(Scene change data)
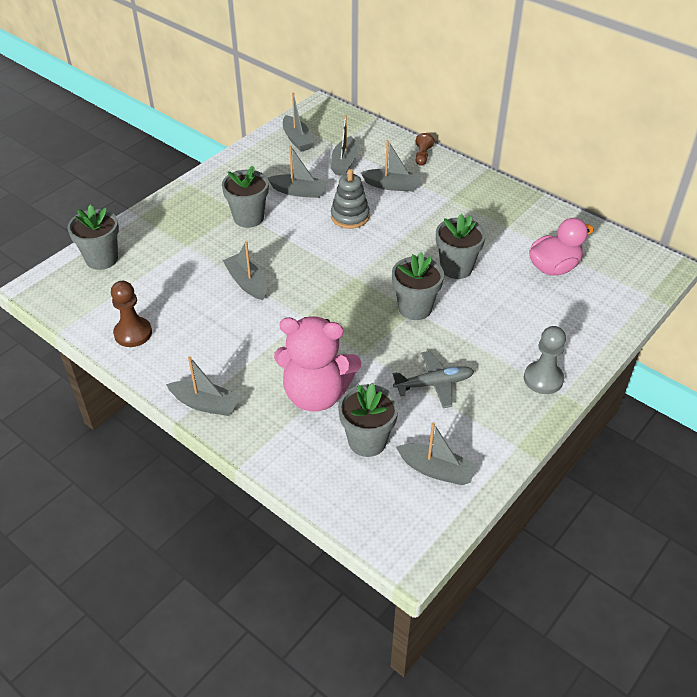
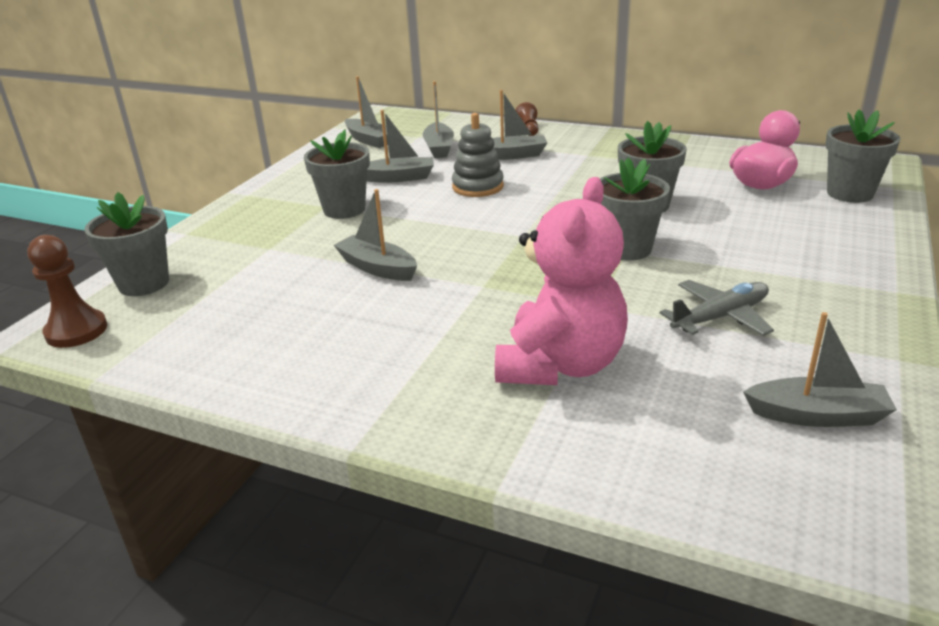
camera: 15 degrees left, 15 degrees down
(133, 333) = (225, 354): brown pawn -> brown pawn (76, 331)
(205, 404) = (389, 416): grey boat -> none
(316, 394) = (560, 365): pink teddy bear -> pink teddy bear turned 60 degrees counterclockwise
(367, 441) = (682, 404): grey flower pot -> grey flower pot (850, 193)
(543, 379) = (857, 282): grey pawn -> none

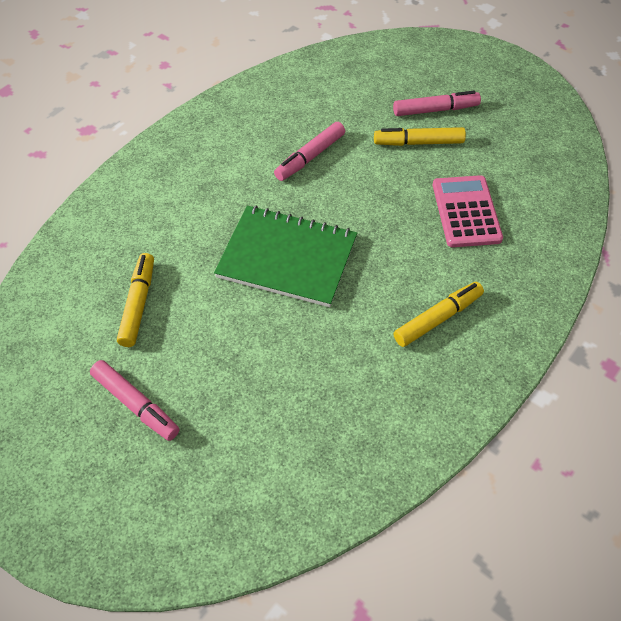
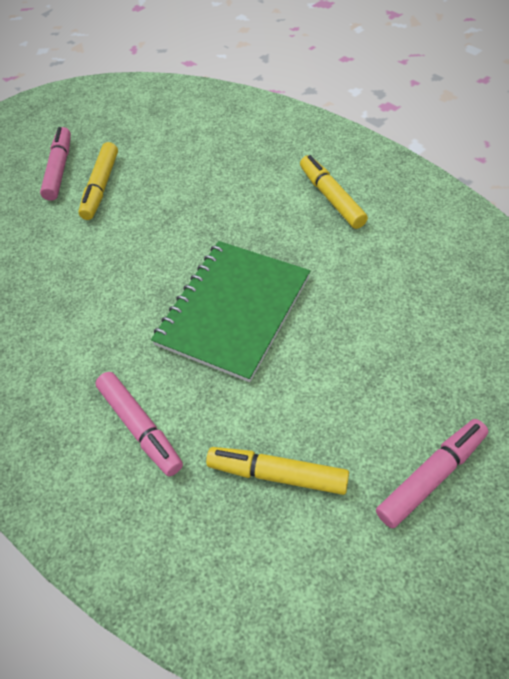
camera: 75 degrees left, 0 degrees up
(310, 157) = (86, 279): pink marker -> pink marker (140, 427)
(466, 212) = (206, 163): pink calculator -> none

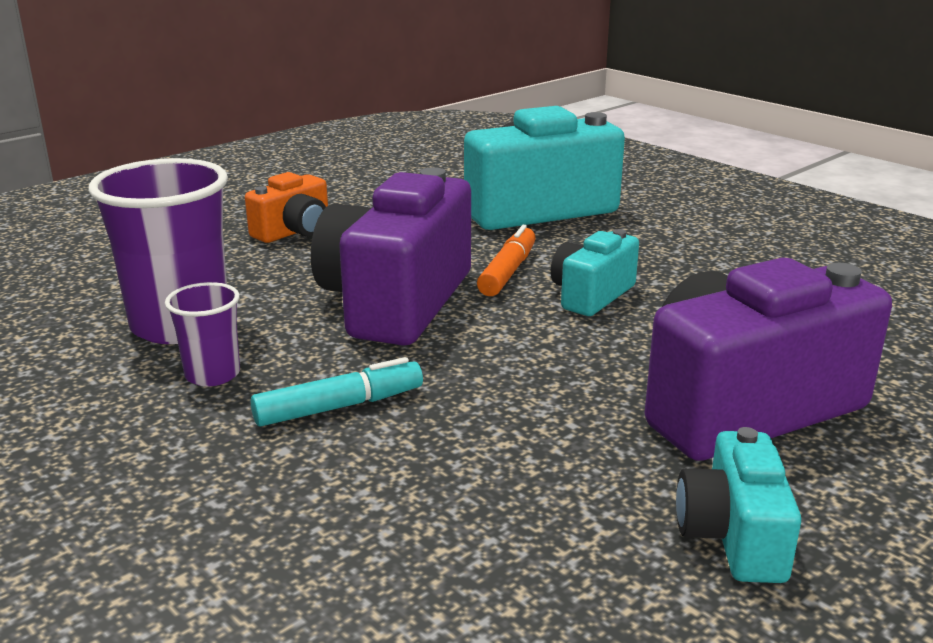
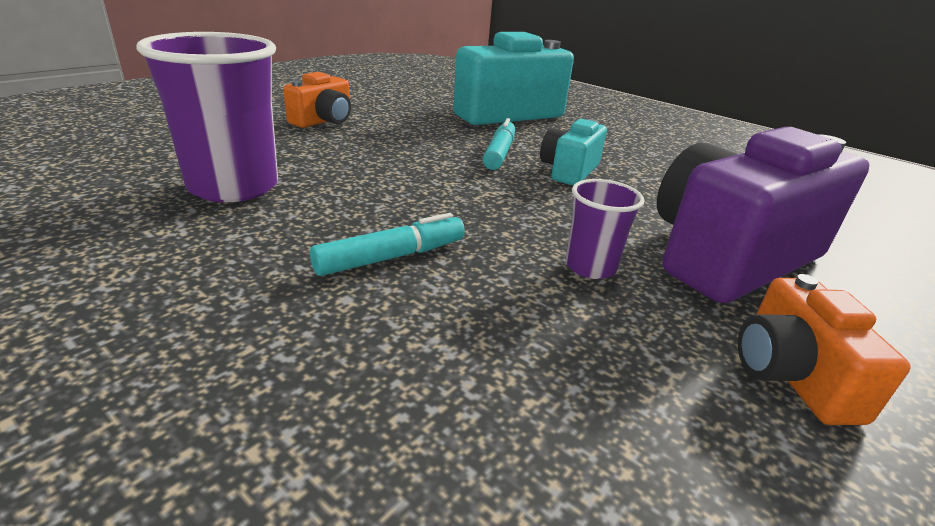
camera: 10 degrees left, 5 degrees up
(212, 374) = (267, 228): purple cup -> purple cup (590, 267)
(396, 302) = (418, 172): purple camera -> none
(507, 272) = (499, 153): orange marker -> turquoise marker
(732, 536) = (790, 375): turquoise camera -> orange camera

> What is required
All of the lines above should be retyped precisely, apart from the pictures.

> Solution to this task
camera: 15 degrees left, 15 degrees down
(133, 333) = (225, 354): brown pawn -> brown pawn (76, 331)
(205, 404) = (389, 416): grey boat -> none
(316, 394) = (560, 365): pink teddy bear -> pink teddy bear turned 60 degrees counterclockwise
(367, 441) = (682, 404): grey flower pot -> grey flower pot (850, 193)
(543, 379) = (857, 282): grey pawn -> none

camera: 75 degrees left, 0 degrees up
(310, 157) = (86, 279): pink marker -> pink marker (140, 427)
(466, 212) = (206, 163): pink calculator -> none

camera: 10 degrees left, 5 degrees up
(212, 374) = (267, 228): purple cup -> purple cup (590, 267)
(396, 302) = (418, 172): purple camera -> none
(507, 272) = (499, 153): orange marker -> turquoise marker
(732, 536) = (790, 375): turquoise camera -> orange camera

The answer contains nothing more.